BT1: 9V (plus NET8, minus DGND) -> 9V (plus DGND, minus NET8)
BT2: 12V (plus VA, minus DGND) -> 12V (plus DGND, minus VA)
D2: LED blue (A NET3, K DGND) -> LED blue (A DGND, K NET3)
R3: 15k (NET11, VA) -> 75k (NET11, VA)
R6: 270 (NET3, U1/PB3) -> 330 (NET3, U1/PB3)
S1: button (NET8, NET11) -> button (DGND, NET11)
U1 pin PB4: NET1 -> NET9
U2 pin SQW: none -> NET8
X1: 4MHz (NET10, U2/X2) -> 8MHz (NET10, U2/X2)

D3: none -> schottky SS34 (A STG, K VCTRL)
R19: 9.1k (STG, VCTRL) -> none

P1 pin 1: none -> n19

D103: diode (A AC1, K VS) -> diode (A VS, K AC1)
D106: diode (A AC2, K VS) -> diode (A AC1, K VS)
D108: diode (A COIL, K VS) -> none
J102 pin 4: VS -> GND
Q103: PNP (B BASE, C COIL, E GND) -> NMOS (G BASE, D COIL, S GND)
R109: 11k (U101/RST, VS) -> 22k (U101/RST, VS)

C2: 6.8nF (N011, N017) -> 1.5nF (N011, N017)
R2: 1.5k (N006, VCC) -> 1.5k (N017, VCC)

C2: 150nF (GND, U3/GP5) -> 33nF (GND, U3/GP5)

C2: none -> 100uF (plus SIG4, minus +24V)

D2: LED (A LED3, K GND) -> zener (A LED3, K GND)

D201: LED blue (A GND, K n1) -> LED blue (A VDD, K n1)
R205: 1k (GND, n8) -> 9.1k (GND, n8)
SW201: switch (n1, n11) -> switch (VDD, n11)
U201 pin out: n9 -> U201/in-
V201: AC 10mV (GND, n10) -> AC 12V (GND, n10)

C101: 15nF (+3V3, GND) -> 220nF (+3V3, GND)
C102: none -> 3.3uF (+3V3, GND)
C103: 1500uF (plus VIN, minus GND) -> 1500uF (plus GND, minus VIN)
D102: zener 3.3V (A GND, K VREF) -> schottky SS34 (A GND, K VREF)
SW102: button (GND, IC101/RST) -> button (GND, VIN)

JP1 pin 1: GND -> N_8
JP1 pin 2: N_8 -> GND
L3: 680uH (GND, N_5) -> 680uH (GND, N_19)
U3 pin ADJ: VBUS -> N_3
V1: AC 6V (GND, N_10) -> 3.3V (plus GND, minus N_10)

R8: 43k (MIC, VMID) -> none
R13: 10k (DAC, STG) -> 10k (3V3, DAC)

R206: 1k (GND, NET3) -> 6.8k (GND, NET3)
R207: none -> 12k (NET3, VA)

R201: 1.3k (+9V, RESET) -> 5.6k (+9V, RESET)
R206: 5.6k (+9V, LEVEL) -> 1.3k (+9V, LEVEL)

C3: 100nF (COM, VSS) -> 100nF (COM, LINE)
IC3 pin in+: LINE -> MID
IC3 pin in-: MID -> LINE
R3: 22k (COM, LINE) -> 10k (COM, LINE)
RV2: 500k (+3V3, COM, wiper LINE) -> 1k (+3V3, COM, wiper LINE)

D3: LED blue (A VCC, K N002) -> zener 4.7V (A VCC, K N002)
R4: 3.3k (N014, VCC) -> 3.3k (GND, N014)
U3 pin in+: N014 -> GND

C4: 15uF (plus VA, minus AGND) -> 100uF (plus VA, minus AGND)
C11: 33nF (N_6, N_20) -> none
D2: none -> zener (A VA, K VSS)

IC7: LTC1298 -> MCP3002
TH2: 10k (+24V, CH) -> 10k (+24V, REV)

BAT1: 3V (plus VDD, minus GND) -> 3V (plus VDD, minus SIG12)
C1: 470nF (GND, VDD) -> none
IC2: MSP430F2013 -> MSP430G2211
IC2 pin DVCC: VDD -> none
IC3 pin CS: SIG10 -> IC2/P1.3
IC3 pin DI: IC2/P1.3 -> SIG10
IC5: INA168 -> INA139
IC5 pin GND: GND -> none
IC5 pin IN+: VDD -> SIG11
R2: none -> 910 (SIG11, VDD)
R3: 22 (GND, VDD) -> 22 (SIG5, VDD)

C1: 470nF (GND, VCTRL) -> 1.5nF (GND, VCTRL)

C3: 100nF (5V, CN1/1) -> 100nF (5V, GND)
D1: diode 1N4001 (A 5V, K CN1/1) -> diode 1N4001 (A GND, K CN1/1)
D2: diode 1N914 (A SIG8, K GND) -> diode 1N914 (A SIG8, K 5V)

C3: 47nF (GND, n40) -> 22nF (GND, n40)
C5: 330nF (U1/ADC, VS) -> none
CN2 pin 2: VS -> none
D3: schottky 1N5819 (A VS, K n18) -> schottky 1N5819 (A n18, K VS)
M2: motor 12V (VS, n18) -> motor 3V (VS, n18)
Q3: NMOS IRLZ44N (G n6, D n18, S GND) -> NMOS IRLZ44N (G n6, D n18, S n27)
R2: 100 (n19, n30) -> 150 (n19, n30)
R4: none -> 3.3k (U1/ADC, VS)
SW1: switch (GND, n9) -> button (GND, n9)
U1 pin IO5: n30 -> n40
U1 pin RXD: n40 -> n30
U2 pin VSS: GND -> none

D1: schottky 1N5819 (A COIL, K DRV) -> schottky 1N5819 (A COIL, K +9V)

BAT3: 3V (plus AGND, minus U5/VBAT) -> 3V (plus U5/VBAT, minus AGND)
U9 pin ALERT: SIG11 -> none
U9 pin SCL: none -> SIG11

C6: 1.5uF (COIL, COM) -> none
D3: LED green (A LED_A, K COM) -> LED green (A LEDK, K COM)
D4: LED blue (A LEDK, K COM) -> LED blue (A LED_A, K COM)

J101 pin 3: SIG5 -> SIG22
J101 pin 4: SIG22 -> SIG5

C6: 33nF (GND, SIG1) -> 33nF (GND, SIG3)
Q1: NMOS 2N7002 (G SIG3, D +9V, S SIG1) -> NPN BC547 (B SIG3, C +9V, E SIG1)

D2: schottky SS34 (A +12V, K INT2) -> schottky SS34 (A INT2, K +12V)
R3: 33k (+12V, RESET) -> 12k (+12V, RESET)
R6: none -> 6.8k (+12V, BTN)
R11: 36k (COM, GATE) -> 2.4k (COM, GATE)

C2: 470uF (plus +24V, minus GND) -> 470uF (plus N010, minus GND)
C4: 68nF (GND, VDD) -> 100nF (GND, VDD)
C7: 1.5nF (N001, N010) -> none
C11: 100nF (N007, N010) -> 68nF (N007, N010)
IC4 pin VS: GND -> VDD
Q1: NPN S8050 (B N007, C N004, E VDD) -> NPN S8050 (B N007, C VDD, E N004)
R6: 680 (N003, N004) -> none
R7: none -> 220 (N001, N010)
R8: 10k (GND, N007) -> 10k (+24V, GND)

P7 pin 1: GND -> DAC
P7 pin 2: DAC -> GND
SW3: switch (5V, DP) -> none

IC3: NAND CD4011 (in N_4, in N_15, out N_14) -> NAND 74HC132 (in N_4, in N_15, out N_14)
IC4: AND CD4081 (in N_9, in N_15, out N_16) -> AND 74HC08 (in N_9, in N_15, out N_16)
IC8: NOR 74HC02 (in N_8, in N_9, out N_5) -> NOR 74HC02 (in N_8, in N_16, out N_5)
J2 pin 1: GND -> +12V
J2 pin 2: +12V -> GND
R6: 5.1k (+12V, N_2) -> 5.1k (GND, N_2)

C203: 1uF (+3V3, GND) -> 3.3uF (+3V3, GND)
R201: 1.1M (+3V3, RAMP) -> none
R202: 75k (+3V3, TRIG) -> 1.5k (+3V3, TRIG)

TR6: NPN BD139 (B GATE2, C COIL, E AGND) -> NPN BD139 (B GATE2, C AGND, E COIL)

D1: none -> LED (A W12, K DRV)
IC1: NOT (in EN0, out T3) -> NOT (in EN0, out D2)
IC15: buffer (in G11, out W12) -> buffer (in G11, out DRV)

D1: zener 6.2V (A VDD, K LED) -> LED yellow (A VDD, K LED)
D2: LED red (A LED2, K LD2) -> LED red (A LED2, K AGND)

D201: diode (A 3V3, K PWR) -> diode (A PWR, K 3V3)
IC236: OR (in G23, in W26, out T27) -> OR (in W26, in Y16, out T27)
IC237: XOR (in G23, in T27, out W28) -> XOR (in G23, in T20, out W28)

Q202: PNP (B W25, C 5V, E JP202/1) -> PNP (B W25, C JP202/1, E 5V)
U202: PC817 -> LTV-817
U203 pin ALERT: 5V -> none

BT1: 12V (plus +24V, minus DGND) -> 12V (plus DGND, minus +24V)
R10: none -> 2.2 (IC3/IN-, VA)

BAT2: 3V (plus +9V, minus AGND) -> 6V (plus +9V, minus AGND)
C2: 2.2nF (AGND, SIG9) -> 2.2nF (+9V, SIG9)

----------

- BRIEF: Nothing but the exact lines from the start of the material through the line holding "J102 pin 4: VS -> GND", both included, belongs in the answer.

- RESPONSE BELOW:
BT1: 9V (plus NET8, minus DGND) -> 9V (plus DGND, minus NET8)
BT2: 12V (plus VA, minus DGND) -> 12V (plus DGND, minus VA)
D2: LED blue (A NET3, K DGND) -> LED blue (A DGND, K NET3)
R3: 15k (NET11, VA) -> 75k (NET11, VA)
R6: 270 (NET3, U1/PB3) -> 330 (NET3, U1/PB3)
S1: button (NET8, NET11) -> button (DGND, NET11)
U1 pin PB4: NET1 -> NET9
U2 pin SQW: none -> NET8
X1: 4MHz (NET10, U2/X2) -> 8MHz (NET10, U2/X2)

D3: none -> schottky SS34 (A STG, K VCTRL)
R19: 9.1k (STG, VCTRL) -> none

P1 pin 1: none -> n19

D103: diode (A AC1, K VS) -> diode (A VS, K AC1)
D106: diode (A AC2, K VS) -> diode (A AC1, K VS)
D108: diode (A COIL, K VS) -> none
J102 pin 4: VS -> GND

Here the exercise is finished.